--- START ---

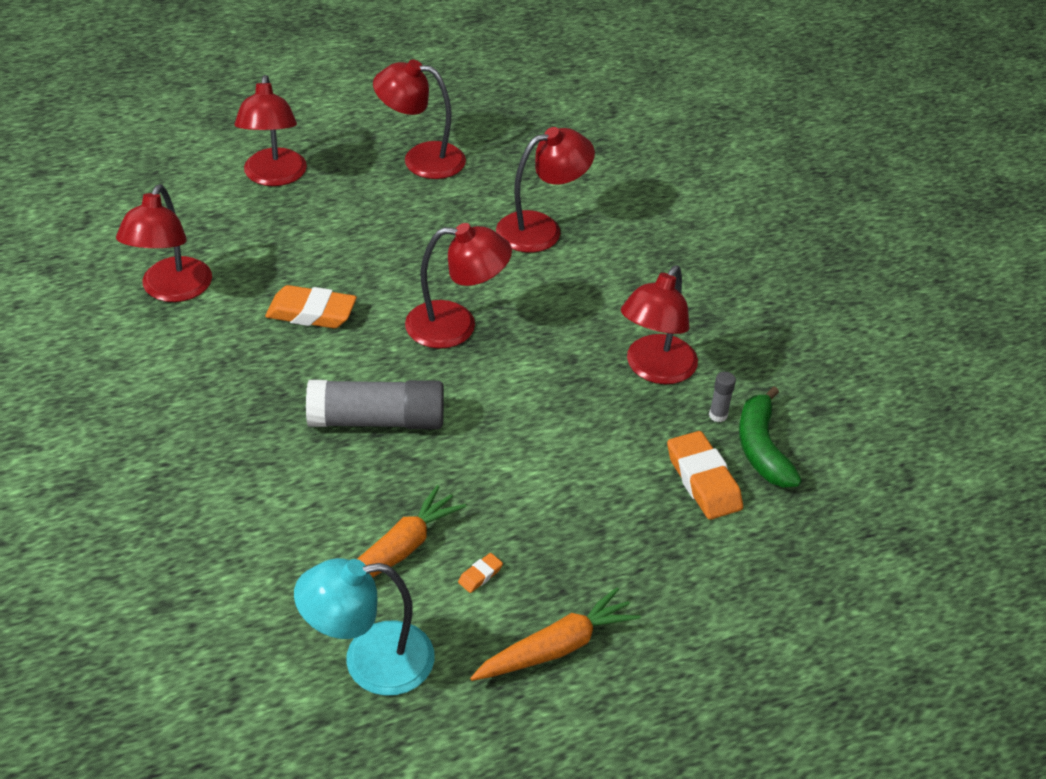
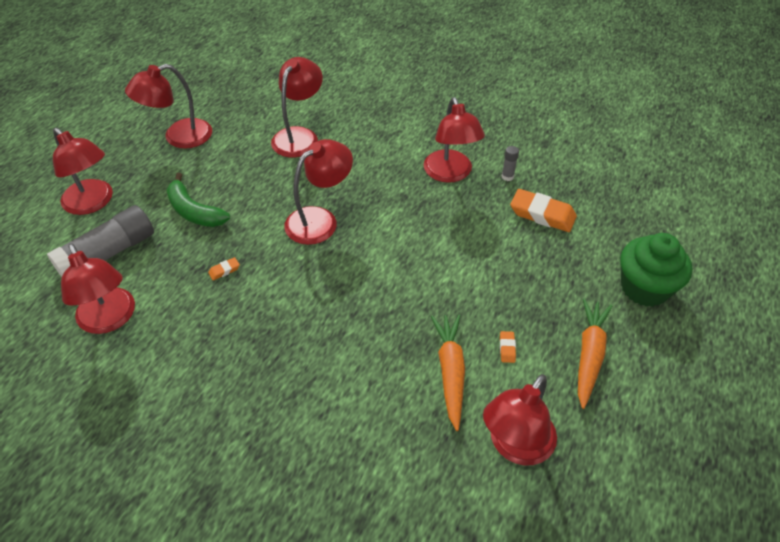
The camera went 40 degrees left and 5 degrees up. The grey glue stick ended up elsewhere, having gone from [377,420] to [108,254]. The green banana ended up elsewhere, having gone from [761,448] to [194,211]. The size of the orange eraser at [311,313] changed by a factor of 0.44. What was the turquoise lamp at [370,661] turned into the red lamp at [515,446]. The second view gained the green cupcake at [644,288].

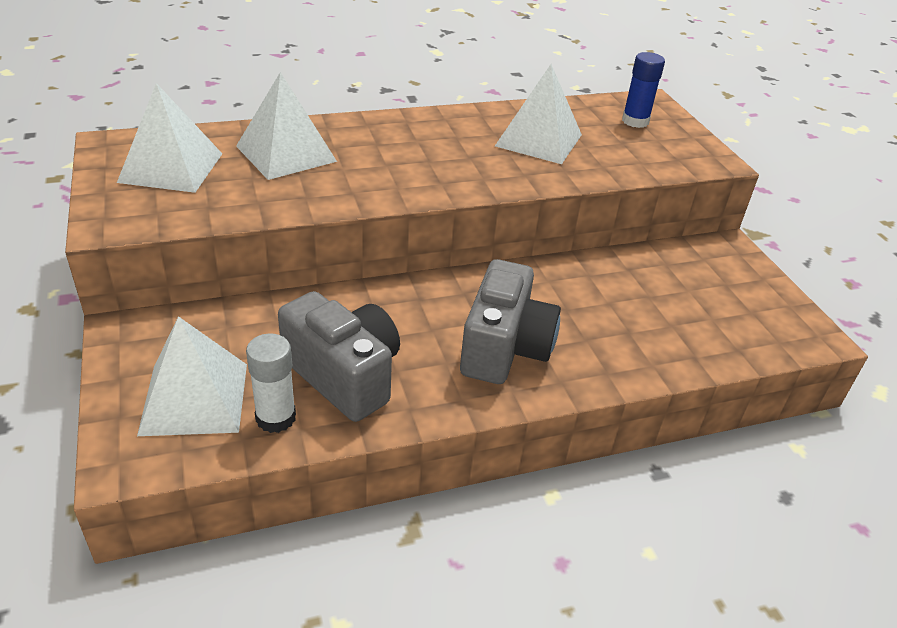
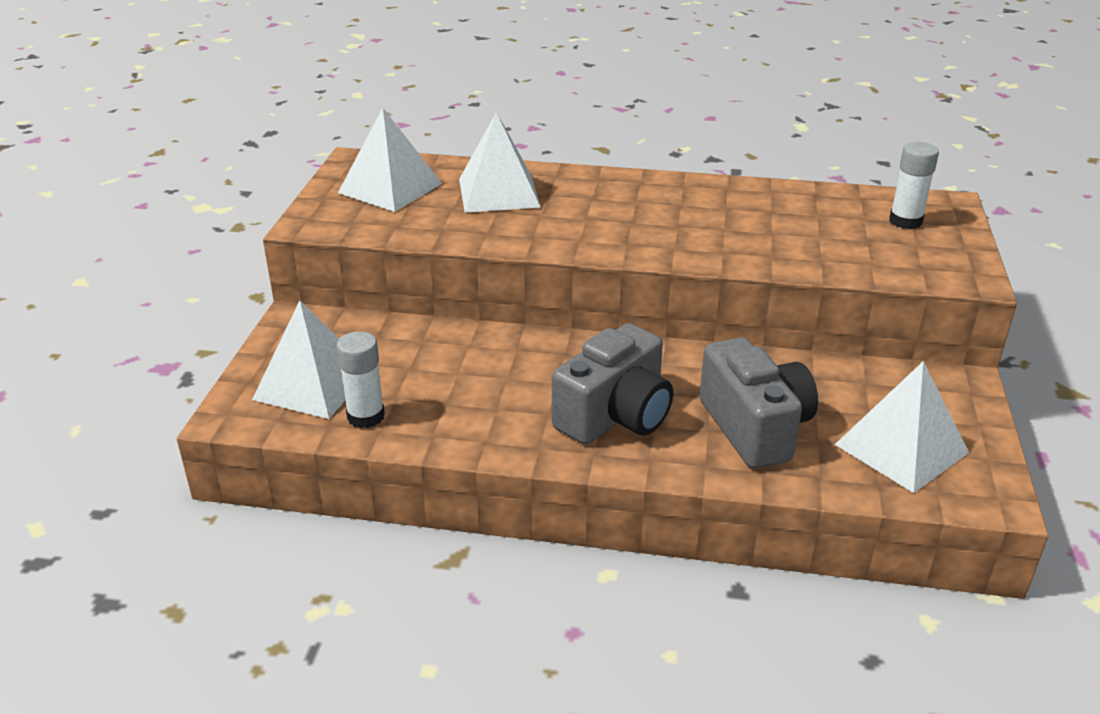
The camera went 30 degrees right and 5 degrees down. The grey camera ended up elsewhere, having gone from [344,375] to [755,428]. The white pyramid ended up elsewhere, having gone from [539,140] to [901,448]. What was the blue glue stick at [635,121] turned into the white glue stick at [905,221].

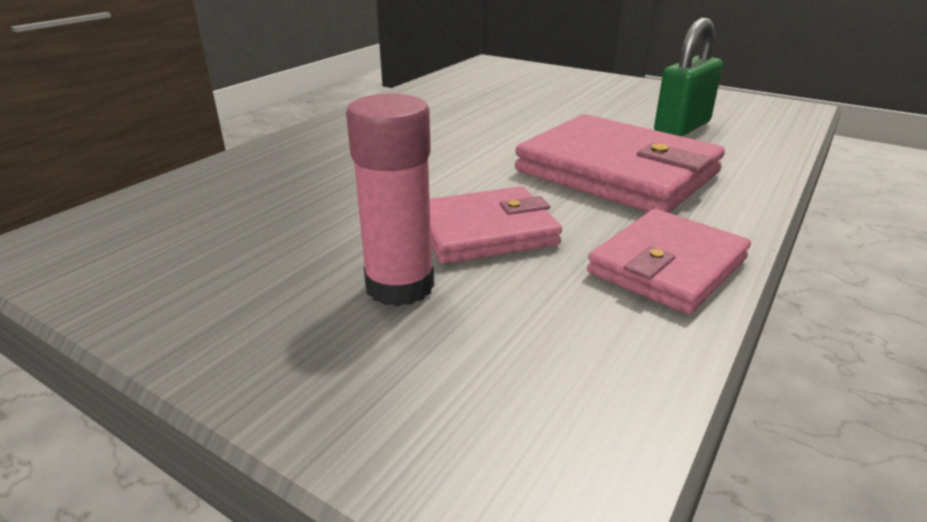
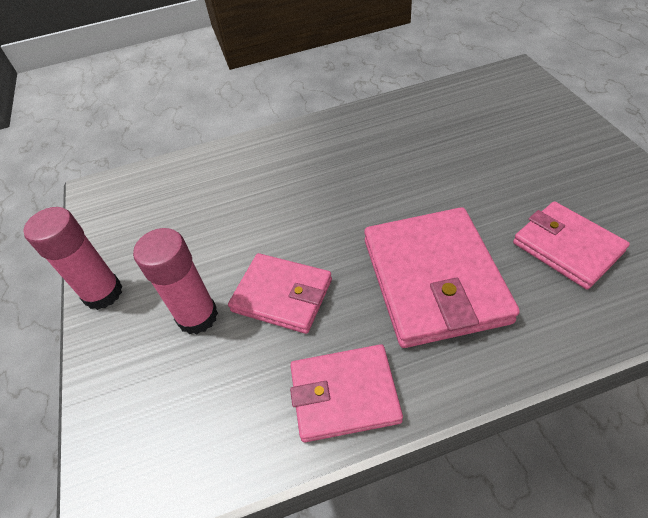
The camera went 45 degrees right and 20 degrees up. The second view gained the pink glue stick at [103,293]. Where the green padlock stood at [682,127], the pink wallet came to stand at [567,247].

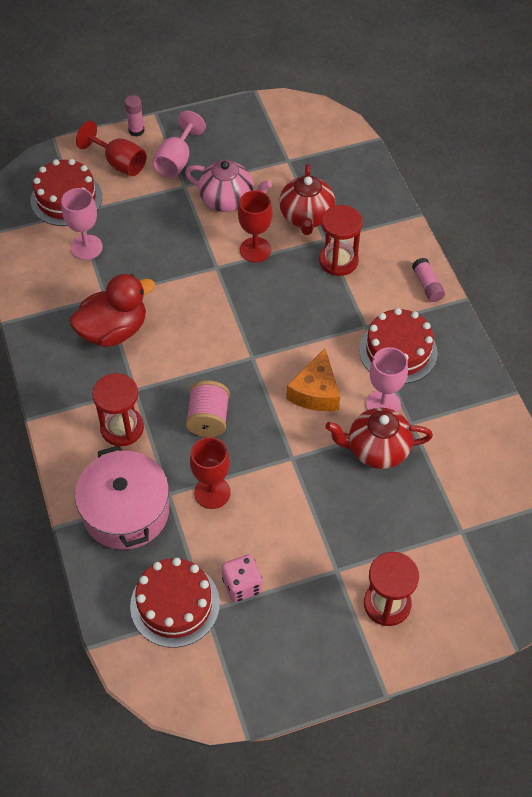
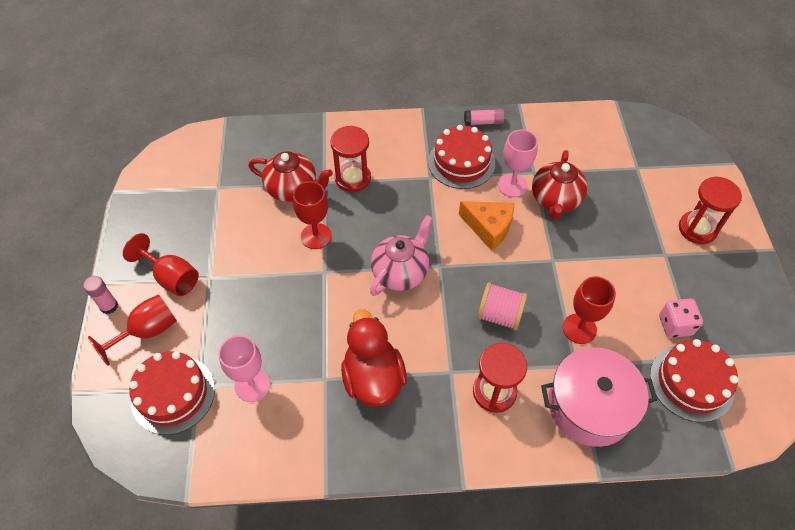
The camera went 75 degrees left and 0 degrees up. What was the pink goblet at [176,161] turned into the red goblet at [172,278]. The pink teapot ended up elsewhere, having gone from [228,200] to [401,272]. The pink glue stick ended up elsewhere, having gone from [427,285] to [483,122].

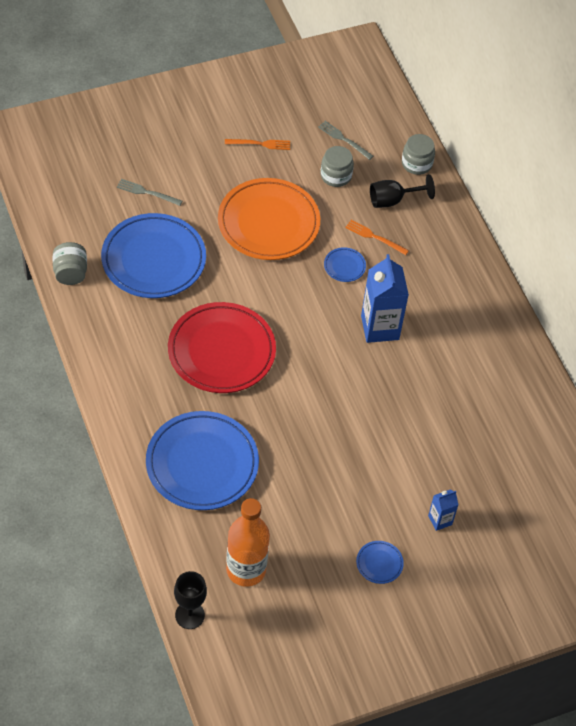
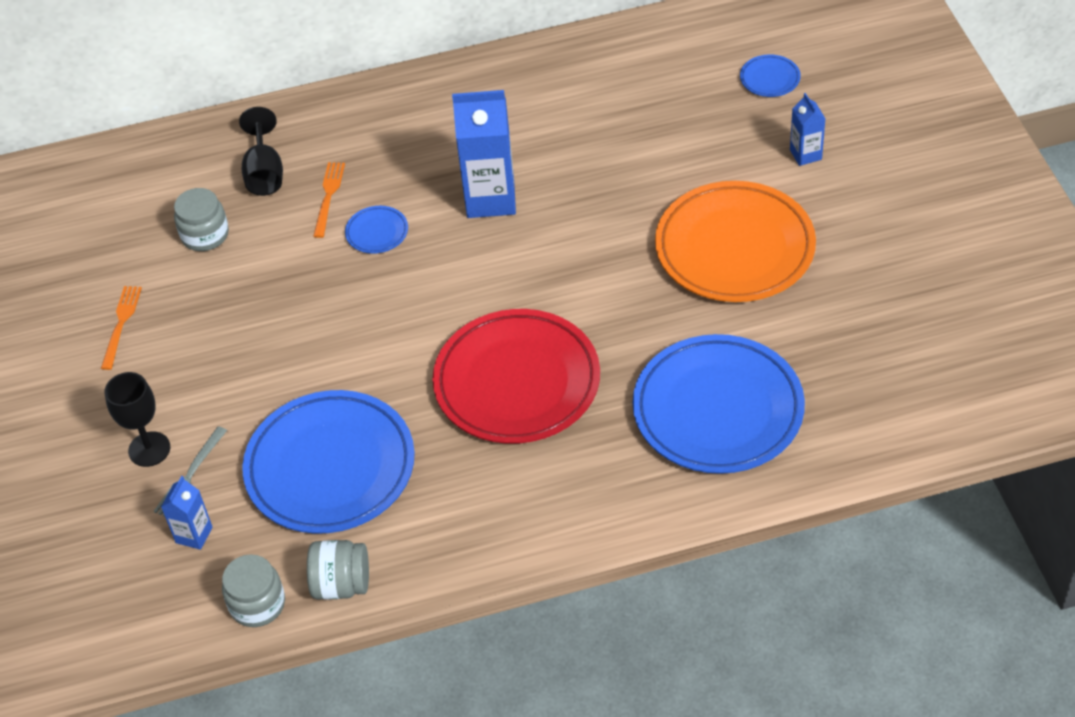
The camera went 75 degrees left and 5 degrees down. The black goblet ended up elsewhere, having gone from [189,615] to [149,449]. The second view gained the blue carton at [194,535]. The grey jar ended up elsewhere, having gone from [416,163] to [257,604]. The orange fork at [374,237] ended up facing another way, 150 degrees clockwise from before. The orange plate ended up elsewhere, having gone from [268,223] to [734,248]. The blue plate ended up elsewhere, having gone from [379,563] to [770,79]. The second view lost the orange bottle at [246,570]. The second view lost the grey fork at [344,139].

--- END ---

**EXERCISE INSTRUCTIONS**
Leaving out the pictures, output each line above exactly as it is.

**RESPONSE**
The camera went 40 degrees left and 5 degrees up. The grey glue stick ended up elsewhere, having gone from [377,420] to [108,254]. The green banana ended up elsewhere, having gone from [761,448] to [194,211]. The size of the orange eraser at [311,313] changed by a factor of 0.44. What was the turquoise lamp at [370,661] turned into the red lamp at [515,446]. The second view gained the green cupcake at [644,288].

The camera went 30 degrees right and 5 degrees down. The grey camera ended up elsewhere, having gone from [344,375] to [755,428]. The white pyramid ended up elsewhere, having gone from [539,140] to [901,448]. What was the blue glue stick at [635,121] turned into the white glue stick at [905,221].

The camera went 45 degrees right and 20 degrees up. The second view gained the pink glue stick at [103,293]. Where the green padlock stood at [682,127], the pink wallet came to stand at [567,247].

The camera went 75 degrees left and 0 degrees up. What was the pink goblet at [176,161] turned into the red goblet at [172,278]. The pink teapot ended up elsewhere, having gone from [228,200] to [401,272]. The pink glue stick ended up elsewhere, having gone from [427,285] to [483,122].

The camera went 75 degrees left and 5 degrees down. The black goblet ended up elsewhere, having gone from [189,615] to [149,449]. The second view gained the blue carton at [194,535]. The grey jar ended up elsewhere, having gone from [416,163] to [257,604]. The orange fork at [374,237] ended up facing another way, 150 degrees clockwise from before. The orange plate ended up elsewhere, having gone from [268,223] to [734,248]. The blue plate ended up elsewhere, having gone from [379,563] to [770,79]. The second view lost the orange bottle at [246,570]. The second view lost the grey fork at [344,139].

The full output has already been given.